* _DIRECTIONS_: Write the records out exactly as they read, but not the pictures.

* _SOURCE DATA_:
- - -

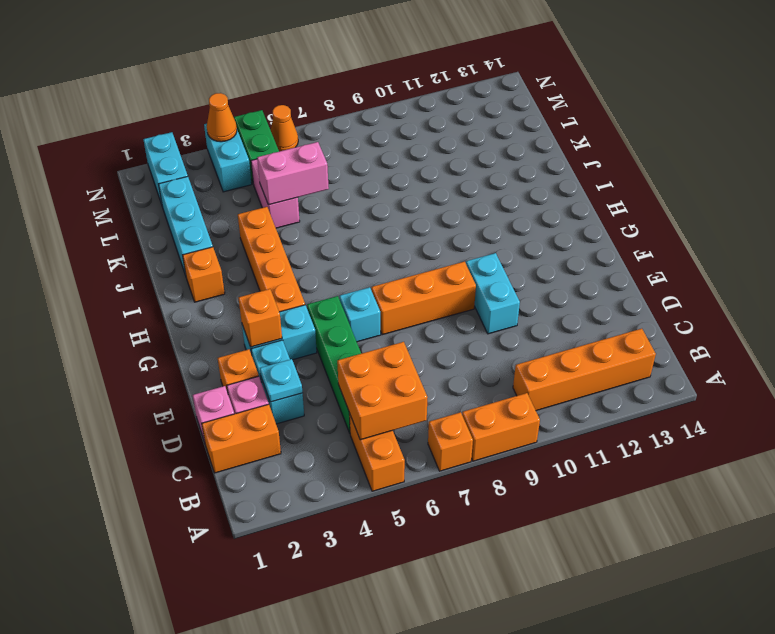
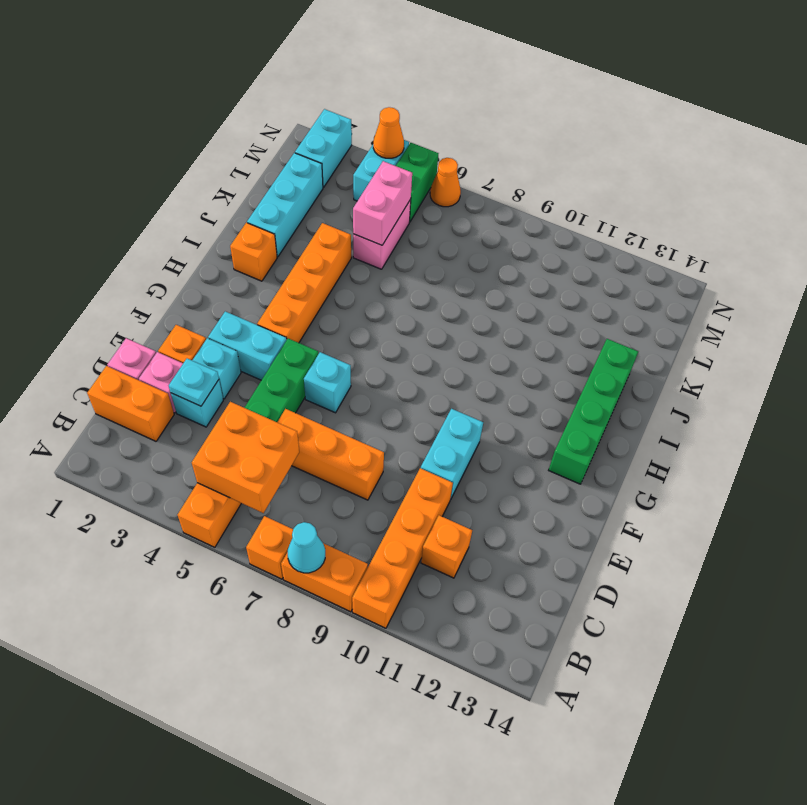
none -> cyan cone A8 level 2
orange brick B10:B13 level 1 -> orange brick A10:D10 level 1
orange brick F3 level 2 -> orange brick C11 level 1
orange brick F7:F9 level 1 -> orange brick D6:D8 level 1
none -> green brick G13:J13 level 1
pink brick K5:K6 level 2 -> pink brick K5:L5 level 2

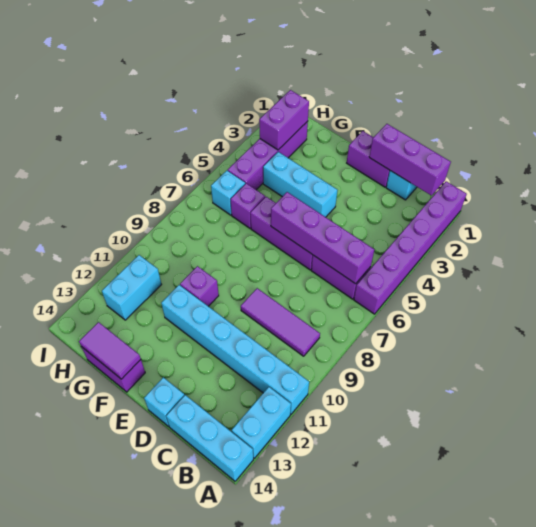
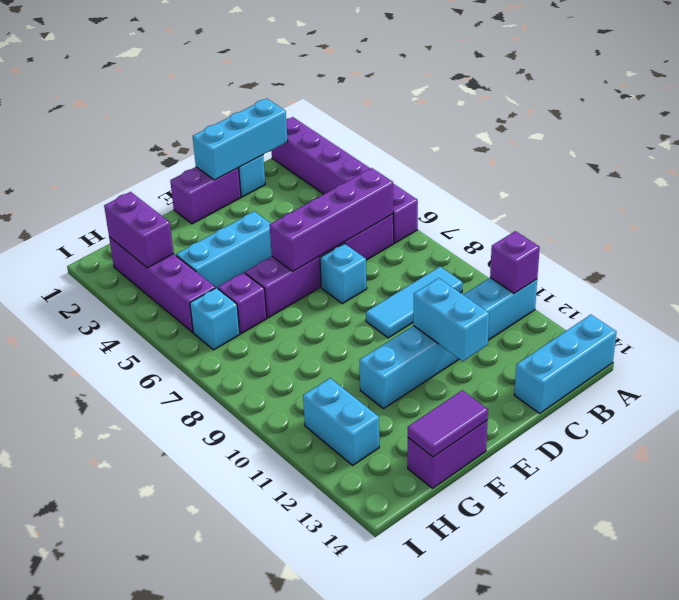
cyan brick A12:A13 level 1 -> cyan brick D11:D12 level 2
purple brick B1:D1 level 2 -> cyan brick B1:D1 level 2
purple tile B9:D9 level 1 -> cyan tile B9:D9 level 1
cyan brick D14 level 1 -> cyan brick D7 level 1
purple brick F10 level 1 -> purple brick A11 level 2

- - -

* _WRITTEN RESPONSE_:
none -> cyan cone A8 level 2
orange brick B10:B13 level 1 -> orange brick A10:D10 level 1
orange brick F3 level 2 -> orange brick C11 level 1
orange brick F7:F9 level 1 -> orange brick D6:D8 level 1
none -> green brick G13:J13 level 1
pink brick K5:K6 level 2 -> pink brick K5:L5 level 2

cyan brick A12:A13 level 1 -> cyan brick D11:D12 level 2
purple brick B1:D1 level 2 -> cyan brick B1:D1 level 2
purple tile B9:D9 level 1 -> cyan tile B9:D9 level 1
cyan brick D14 level 1 -> cyan brick D7 level 1
purple brick F10 level 1 -> purple brick A11 level 2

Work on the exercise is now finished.